→ Assignment:
Your copy should repeat the data that follows exactly and contain no image.

Before-and-after coordinate records:
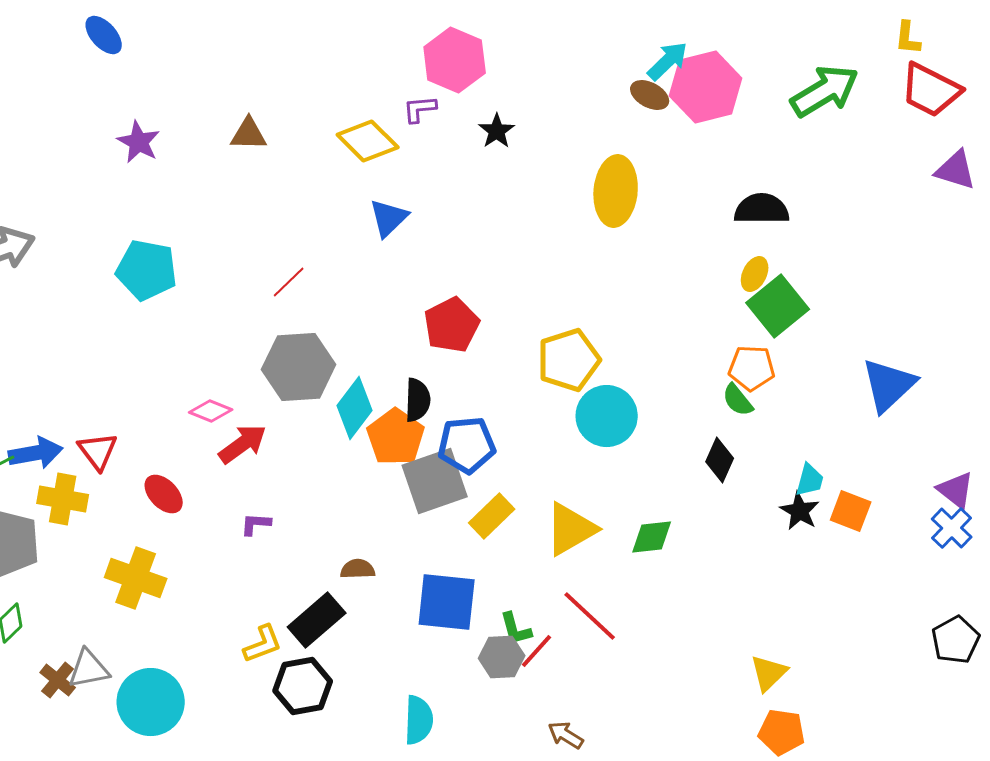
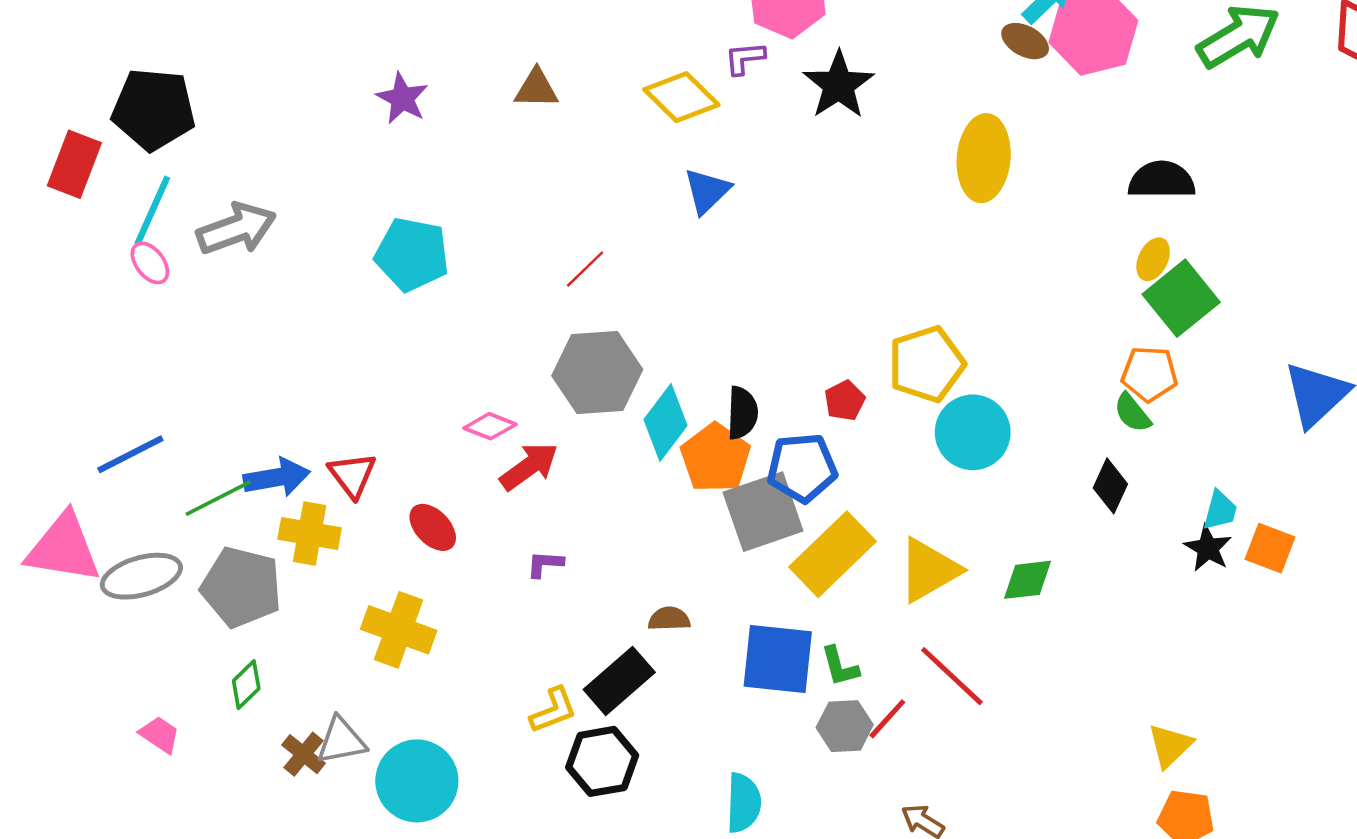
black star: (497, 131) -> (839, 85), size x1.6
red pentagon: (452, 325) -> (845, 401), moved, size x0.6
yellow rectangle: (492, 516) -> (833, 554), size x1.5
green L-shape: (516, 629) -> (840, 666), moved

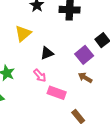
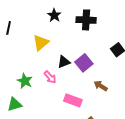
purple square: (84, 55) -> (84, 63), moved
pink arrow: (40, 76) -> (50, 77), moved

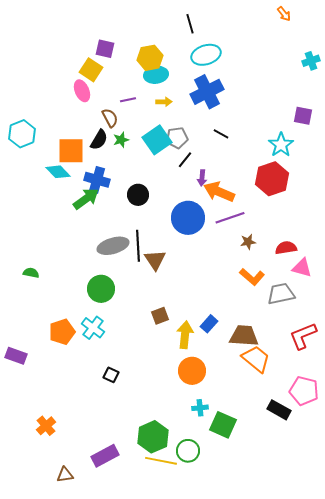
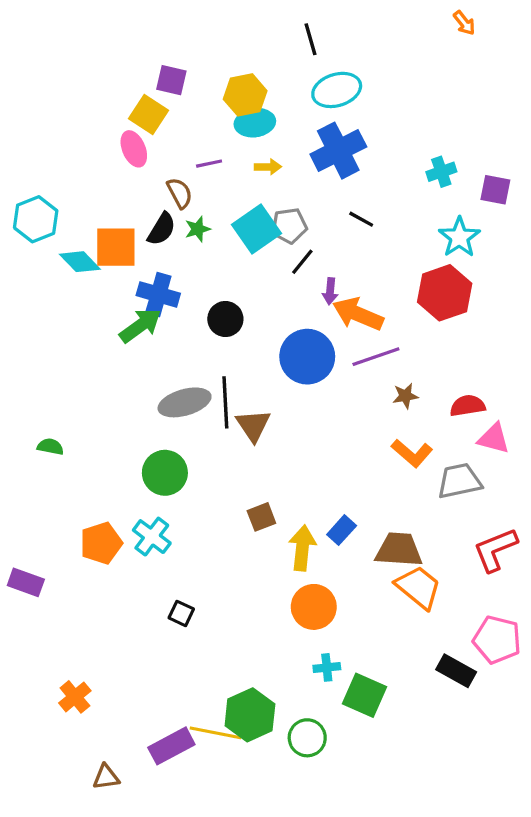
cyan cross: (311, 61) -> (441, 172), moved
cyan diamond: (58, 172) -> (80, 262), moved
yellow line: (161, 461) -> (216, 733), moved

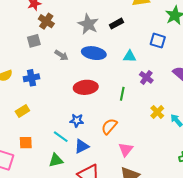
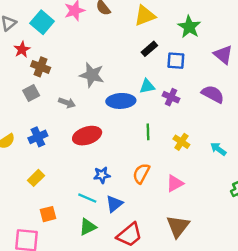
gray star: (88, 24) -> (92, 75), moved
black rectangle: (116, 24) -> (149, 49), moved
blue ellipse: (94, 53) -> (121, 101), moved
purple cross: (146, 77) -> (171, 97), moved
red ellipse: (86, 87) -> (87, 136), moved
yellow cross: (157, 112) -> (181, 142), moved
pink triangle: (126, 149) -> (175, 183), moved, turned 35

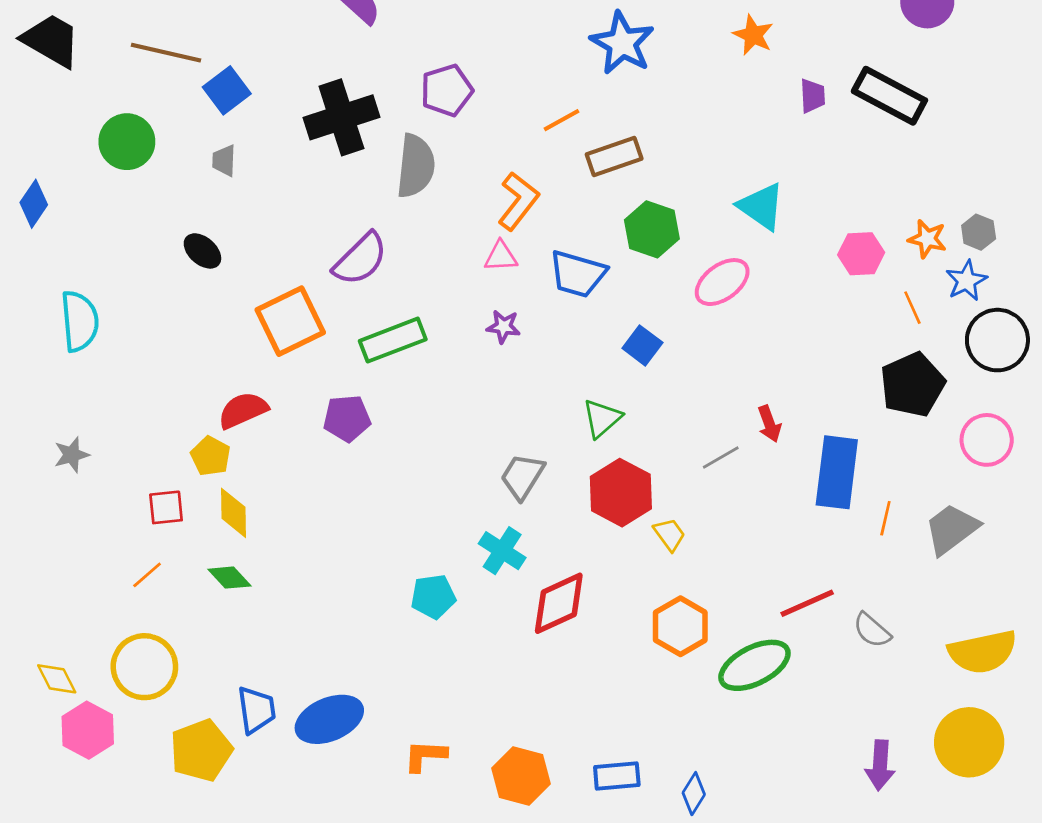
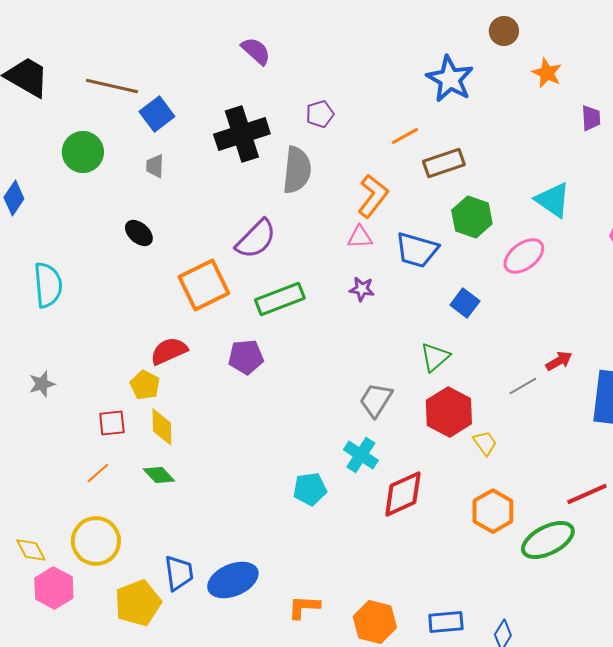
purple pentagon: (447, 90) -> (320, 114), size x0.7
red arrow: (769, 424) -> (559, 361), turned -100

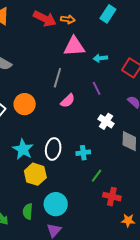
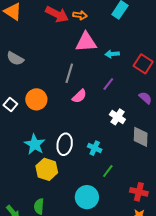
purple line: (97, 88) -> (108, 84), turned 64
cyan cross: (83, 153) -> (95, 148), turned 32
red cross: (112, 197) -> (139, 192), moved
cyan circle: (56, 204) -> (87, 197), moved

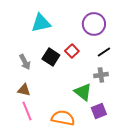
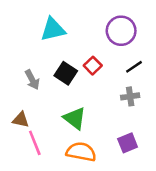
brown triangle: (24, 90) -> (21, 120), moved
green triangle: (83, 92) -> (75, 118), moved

→ Response to this task:
black star: (497, 131) -> (839, 85), size x1.6
red pentagon: (452, 325) -> (845, 401), moved, size x0.6
yellow rectangle: (492, 516) -> (833, 554), size x1.5
green L-shape: (516, 629) -> (840, 666), moved

purple square: (84, 55) -> (84, 63), moved
pink arrow: (40, 76) -> (50, 77), moved

cyan cross: (311, 61) -> (441, 172), moved
cyan diamond: (58, 172) -> (80, 262), moved
yellow line: (161, 461) -> (216, 733), moved

gray star: (88, 24) -> (92, 75), moved
black rectangle: (116, 24) -> (149, 49), moved
blue ellipse: (94, 53) -> (121, 101), moved
purple cross: (146, 77) -> (171, 97), moved
red ellipse: (86, 87) -> (87, 136), moved
yellow cross: (157, 112) -> (181, 142), moved
pink triangle: (126, 149) -> (175, 183), moved, turned 35

purple pentagon: (447, 90) -> (320, 114), size x0.7
red arrow: (769, 424) -> (559, 361), turned -100

purple line: (97, 88) -> (108, 84), turned 64
cyan cross: (83, 153) -> (95, 148), turned 32
red cross: (112, 197) -> (139, 192), moved
cyan circle: (56, 204) -> (87, 197), moved

brown triangle: (24, 90) -> (21, 120), moved
green triangle: (83, 92) -> (75, 118), moved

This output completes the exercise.